--- START Material supplied ---

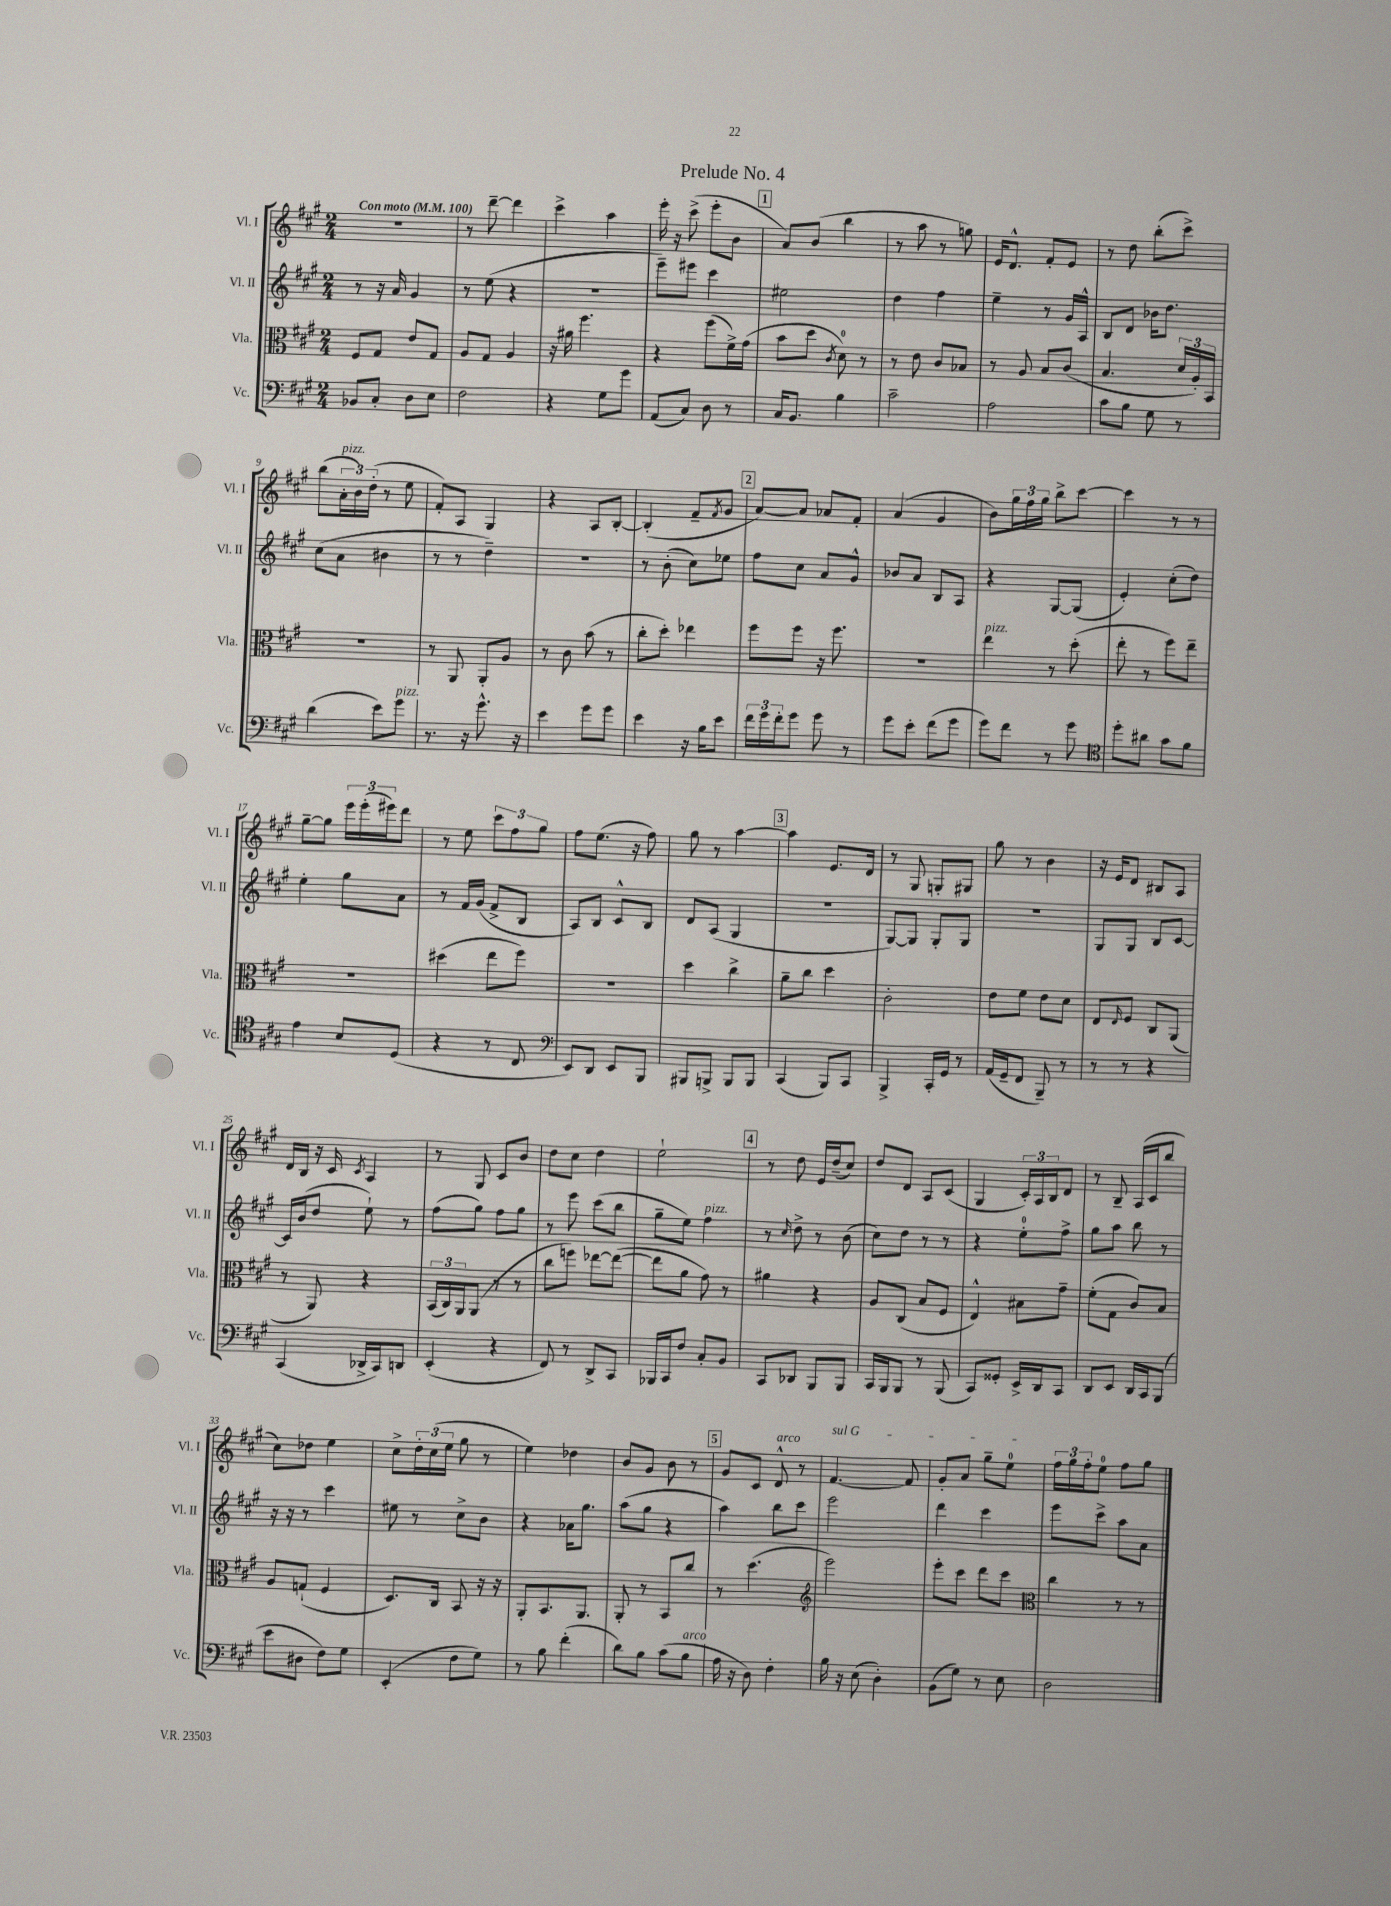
\header { title = "Prelude No. 4" }
<<
\new StaffGroup <<
\new Staff = "s0" \with { instrumentName = "Vl. I" shortInstrumentName = "Vl. I" } {
    \clef treble \key a \major \numericTimeSignature \time 2/4 \tempo "Con moto" 4 = 100
    r2 |
    r8 d'''8~-- d'''4 |
    cis'''4-> a''4 |
    e'''16-. r16 cis'''8->( e'''8-. b'8 |
    \mark \markup { \box "1" } a'8) b'8( b''4 |
    r8 a''8 r8 g''8) |
    e'16 d'8.-^ fis'8-. e'8 |
    r8 d''8 b''8-.( cis'''8->) |
    b''8( \tuplet 3/2 { a'16-.^\markup { \italic "pizz." } b'16) d''16-.( } r8 e''8 |
    fis'8-.) a8 gis4 |
    r4 a8 b8~-. |
    b4-.( fis'8-- \acciaccatura { fis'8 } gis'8 |
    \mark \markup { \box "2" } a'8~) a'8 aes'8 fis'8-. |
    a'4( gis'4 |
    b'8) \tuplet 3/2 { gis''16 fis''16 gis''16 } b''8-> cis'''8~ |
    cis'''4 r8 r8 |
    gis''8~-- gis''8 \tuplet 3/2 { e'''16 e'''16-.( eis'''16) } d'''8 |
    r8 e''8 \tuplet 3/2 { cis'''8 fis''8 gis''8 } |
    fis''8 e''8.( r16 fis''8) |
    gis''8 r8 a''4~ |
    \mark \markup { \box "3" } a''4 e'8. d'16 |
    r8 gis8 g8-. gis8 |
    gis''8 r8 b'4 |
    r16 e'16 d'8 bis8 a8 |
    d'16 b16 r16 cis'16 \acciaccatura { cis'8 } a4 |
    r8 gis8 cis'8 b'8 |
    d''8 cis''8 d''4 |
    e''2-! |
    \mark \markup { \box "4" } r8 d''8 e'16 d''16--( cis''8) |
    d''8 d'8 a8 cis'8( |
    gis4 \tuplet 3/2 { cis'16-.) a16 b16 } d'8 |
    r8 b8-- a16( cis'16 b''8 |
    cis''8) des''8 e''4 |
    cis''8-> \tuplet 3/2 { d''16-. cis''16( e''16 } gis''8 r8 |
    e''4) des''4 |
    b'8 gis'8 b'8 r8 |
    \mark \markup { \box "5" } gis'8 cis'8 d'8-^^\markup { \italic "arco" } r8 |
    \once \override TextSpanner.bound-details.left.text = \markup { \italic "sul G" } fis'4.~\startTextSpan fis'8 |
    gis'8-. a'8 gis''8-- e''8-0\stopTextSpan |
    \tuplet 3/2 { fis''16 gis''16 fis''16-. } e''8-0 fis''8 gis''8 \bar "|." |
}
\new Staff = "s1" \with { instrumentName = "Vl. II" shortInstrumentName = "Vl. II" } {
    \clef treble \key a \major \numericTimeSignature \time 2/4
    r8 r16 a'16 gis'4 |
    r8 e''8( r4 |
    R2 |
    e'''8--) eis'''8 cis'''4 |
    \mark \markup { \box "1" } eis''2 |
    d''4 fis''4 |
    e''4-- r8 gis'16 a16-^ |
    b8 d'8 bes'16 d''8. |
    cis''8( a'8 bis'4 |
    r8 r8 d''4--) |
    r2 |
    r8 b'8-.( cis''8) ees''8 |
    \mark \markup { \box "2" } fis''8 cis''8 a'8 gis'8-^ |
    bes'8 a'8 b8 a8 |
    r4 gis8~ gis8( |
    e'4-.) cis''8-.( d''8) |
    e''4-. gis''8 a'8 |
    r8 fis'16 gis'16( fis'8-> b8 |
    a8) b8 cis'8-^ b8 |
    d'8 a8( gis4 |
    \mark \markup { \box "3" } R2 |
    gis8~) gis8 gis8-. gis8 |
    R2 |
    gis8 gis8 b8 cis'8~ |
    cis'16 b'16( d''8 e''8-!) r8 |
    fis''8( gis''8) fis''8 gis''8 |
    r8 e'''8 cis'''8( b''8 |
    gis''8-- e''8) fis''4^\markup { \italic "pizz." } |
    \mark \markup { \box "4" } r8 \grace { cis''16 } d''8-> r8 b'8( |
    cis''8) d''8 r8 r8 |
    r4 e''8-0-. fis''8-> |
    gis''8 a''8 b''8 r8 |
    r16 r16 r8 cis'''4 |
    eis''8 r8 cis''8-> b'8 |
    r4 aes'16 gis''8. |
    a''8( gis''8 r4 |
    \mark \markup { \box "5" } a''4) b''8 cis'''8 |
    e'''2 |
    d'''4 cis'''4 |
    e'''8 cis'''8-> a''8 a'8 \bar "|." |
}
\new Staff = "s2" \with { instrumentName = "Vla." shortInstrumentName = "Vla." } {
    \clef alto \key a \major \numericTimeSignature \time 2/4
    fis8 gis8 e'8 gis8 |
    a8 gis8 a4 |
    r16 ais'16 fis''4. |
    r4 fis''8( fis'16->) gis'16( |
    \mark \markup { \box "1" } b'8 d''8 \acciaccatura { cis'8 } d'8-0) r8 |
    r8 e'8 cis'8 bes8 |
    r8 a8 b8 cis'8( |
    b4. \tuplet 3/2 { d'16 a16-.) b,16 } |
    R2 |
    r8 a,8 a,8-. a8 |
    r8 cis'8 b'8( r8 |
    cis''8-. d''8-.) ees''4 |
    \mark \markup { \box "2" } fis''8 fis''8 r16 fis''8. |
    R2 |
    e''4^\markup { \italic "pizz." } r8 d''8-.( |
    e''8-. r8 fis''8) e''8-- |
    R2 |
    dis''4( e''8 fis''8) |
    r2 |
    d''4 cis''4-> |
    \mark \markup { \box "3" } a'8-- cis''8 d''4 |
    cis'2-. |
    e'8 fis'8 e'8 d'8 |
    e8 \grace { e16 } fis8 cis8 a,8( |
    r8 a,8) r4 |
    \tuplet 3/2 { b,16( cis16) a,16 } a,8( r8 r8 |
    cis''8 f''8) ees''8~ ees''8~( |
    ees''8 a'8 gis'8) r8 |
    \mark \markup { \box "4" } ais'4 r4 |
    a8 cis8( b8 fis8 |
    e4-^) bis8 gis'8-- |
    fis'8-.( gis8 cis'8) b8 |
    a8 g8-!( fis4 |
    d8.) cis16 b,8 r16 r16 |
    a,8-. b,8. a,8. |
    a,8-. r8 b,8 cis''8 |
    \mark \markup { \box "5" } r8 d''4.( |
    \clef treble e'''2) |
    e'''8-. cis'''8 d'''8 cis'''8 |
    \clef alto cis''4 r8 r8 \bar "|." |
}
\new Staff = "s3" \with { instrumentName = "Vc." shortInstrumentName = "Vc." } {
    \clef bass \key a \major \numericTimeSignature \time 2/4
    bes,8 cis8-. d8 e8 |
    fis2 |
    r4 gis8 gis'8 |
    a,8( cis8) d8 r8 |
    \mark \markup { \box "1" } cis16 b,8. b4 |
    cis'2-- |
    a2 |
    cis'8 b8 gis8 r8 |
    d'4( e'8) gis'8^\markup { \italic "pizz." } |
    r8. r16 gis'8.-^ r16 |
    e'4 gis'8 gis'8 |
    e'4 r16 b16 e'8 |
    \mark \markup { \box "2" } \tuplet 3/2 { fis'16 gis'16 fis'16-. } gis'8 gis'8 r8 |
    gis'8 e'8-. fis'8( gis'8 |
    gis'8) fis'8 r8 gis'8 |
    \clef tenor d''8-. ais'8 gis'8 fis'8 |
    e'4 b8 d8( |
    r4 r8 cis8 |
    \clef bass e,8) d,8 e,8 b,,8 |
    bis,,8 b,,8-> b,,8 b,,8 |
    \mark \markup { \box "3" } cis,4( b,,8) cis,8 |
    b,,4-> cis,16-. gis,16 r8 |
    a,16( gis,16-- fis,8 b,,8--) r8 |
    r8 r8 r4 |
    cis,4( des,16-> cis,16) d,8 |
    e,4-.( r4 |
    fis,8) r8 d,8-> cis,8 |
    bes,,16 cis,16 fis8 cis8-. b,8 |
    \mark \markup { \box "4" } cis,8 des,8 b,,8 b,,8 |
    cis,16 b,,16 b,,8 r8 b,,8( |
    cis,8) gisis,8-. e,16-> d,16 cis,8 |
    d,8 e,8 d,16 cis,16 b,,8( |
    e'8 dis8 fis8) gis8 |
    e,4-.( fis8 gis8) |
    r8 b8 fis'4-.( |
    d'8) b8 cis'8( b8^\markup { \italic "arco" } |
    \mark \markup { \box "5" } a16 r16 d8) fis4-. |
    b16 r16 e8( d4-.) |
    b,8( gis8) r8 e8 |
    d2 \bar "|." |
}
>>
>>
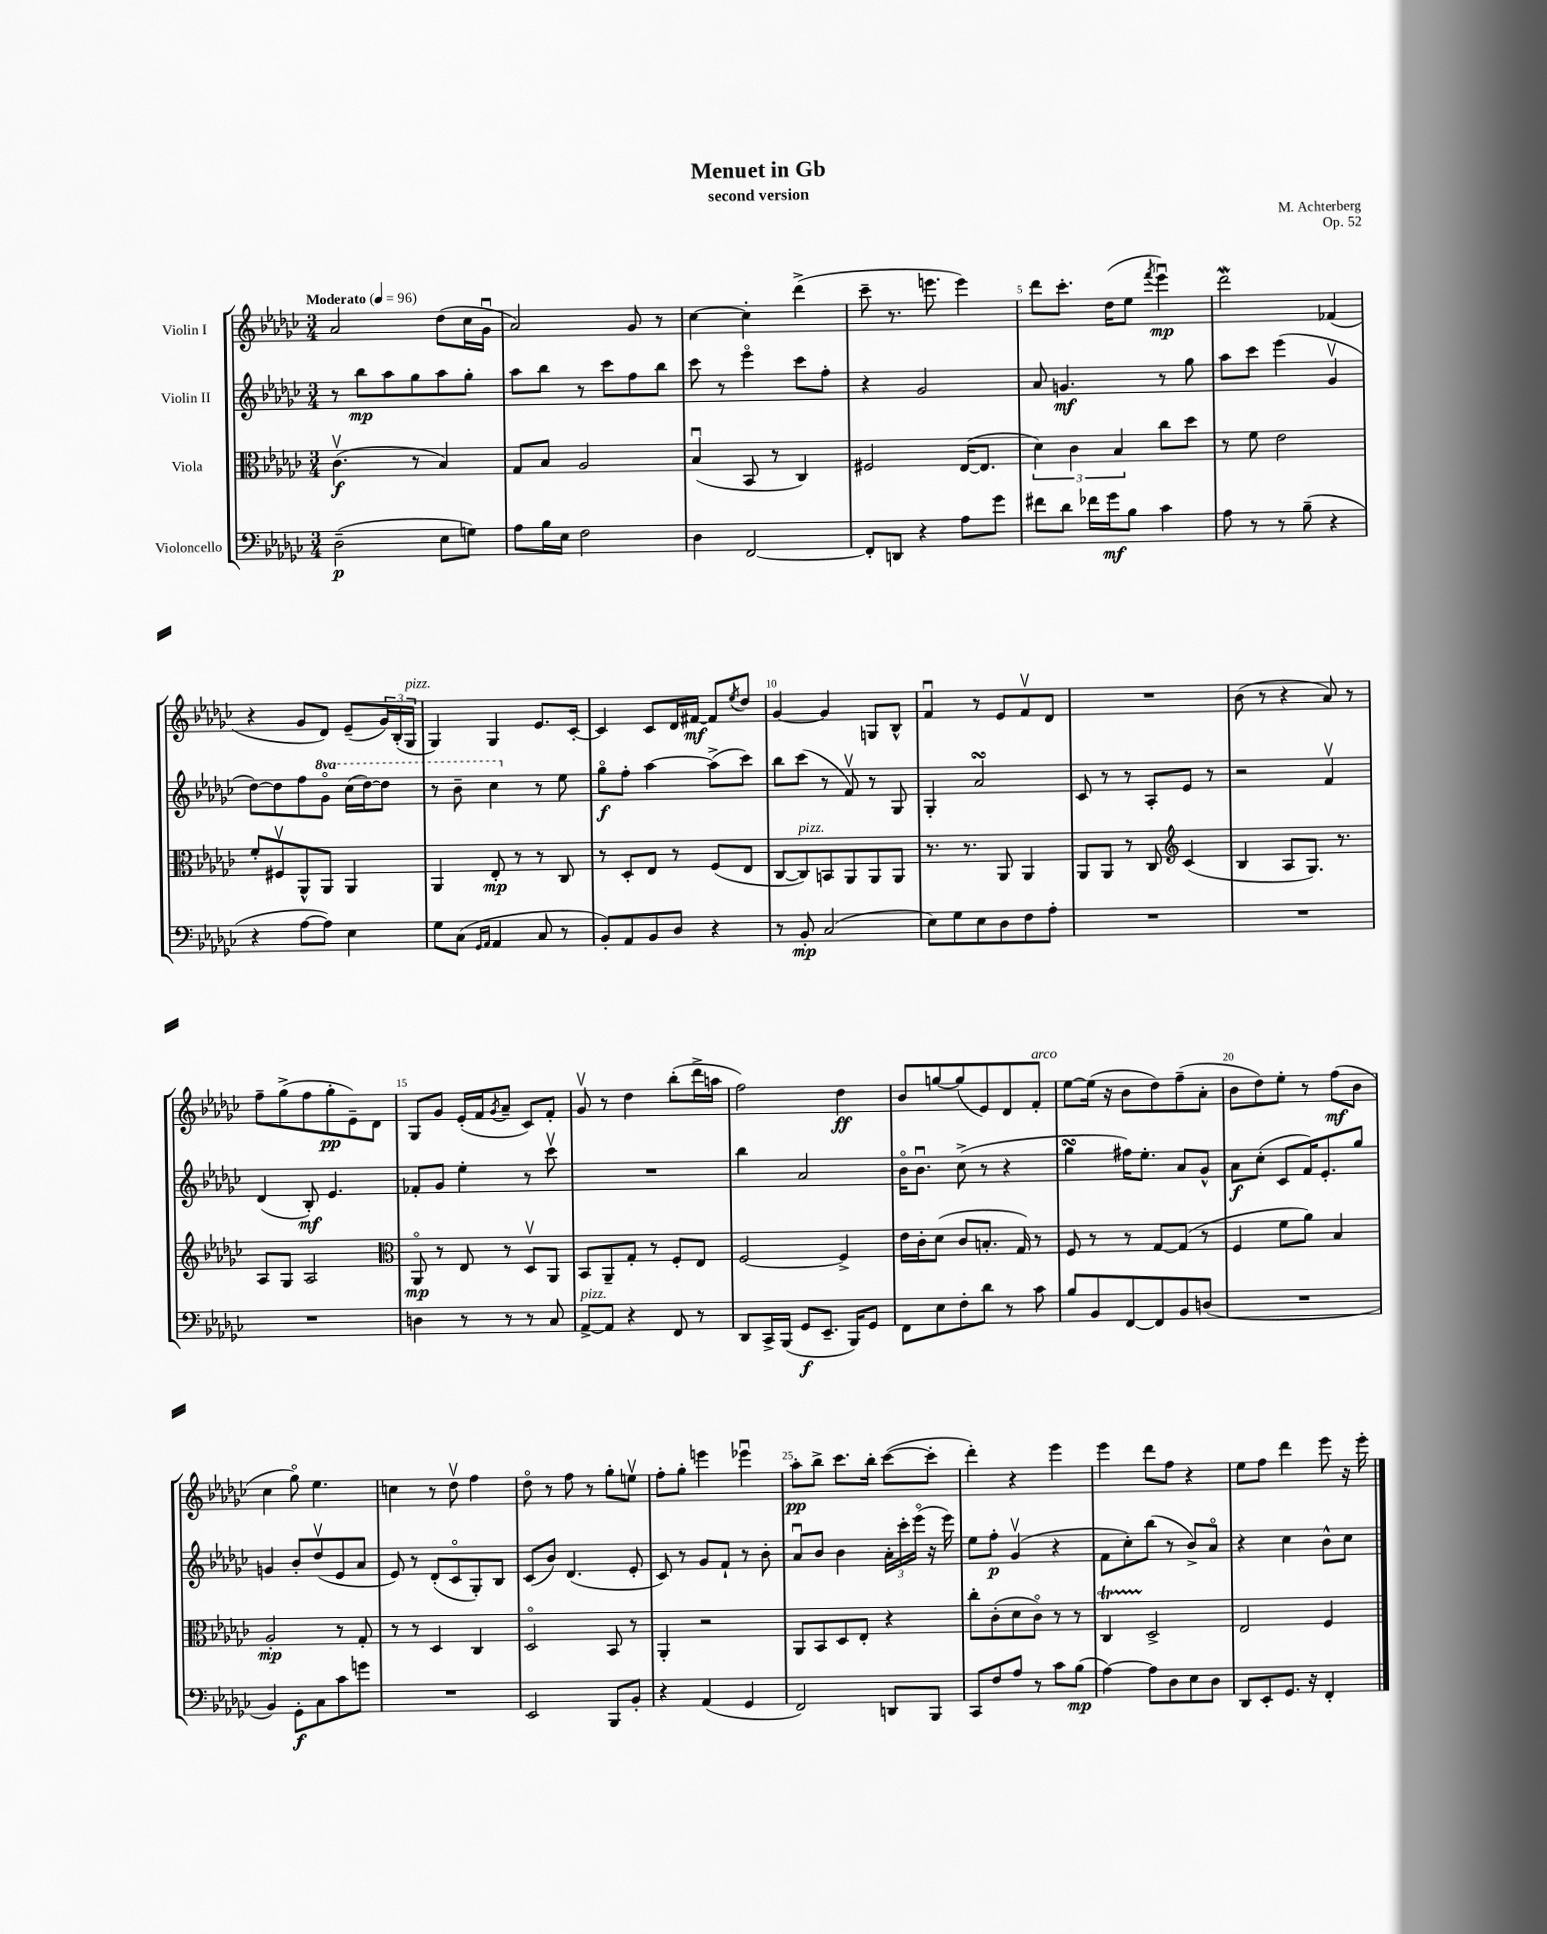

--- END Material supplied ---

• **Description of the task**: Render the lines of the records as a numbered list, starting at the beginning of the records and stopping after the line that contains "r4 a8 b8~-. |". Leave out blank lines and the pictures.

• **Final result**:
1. \header { title = "Prelude No. 4" }
2. <<
3. \new StaffGroup <<
4. \new Staff = "s0" \with { instrumentName = "Vl. I" shortInstrumentName = "Vl. I" } {
5.     \clef treble \key a \major \numericTimeSignature \time 2/4 \tempo "Con moto" 4 = 100
6.     r2 |
7.     r8 d'''8~-- d'''4 |
8.     cis'''4-> a''4 |
9.     e'''16-. r16 cis'''8->( e'''8-. b'8 |
10.     \mark \markup { \box "1" } a'8) b'8( b''4 |
11.     r8 a''8 r8 g''8) |
12.     e'16 d'8.-^ fis'8-. e'8 |
13.     r8 d''8 b''8-.( cis'''8->) |
14.     b''8( \tuplet 3/2 { a'16-.^\markup { \italic "pizz." } b'16) d''16-.( } r8 e''8 |
15.     fis'8-.) a8 gis4 |
16.     r4 a8 b8~-. |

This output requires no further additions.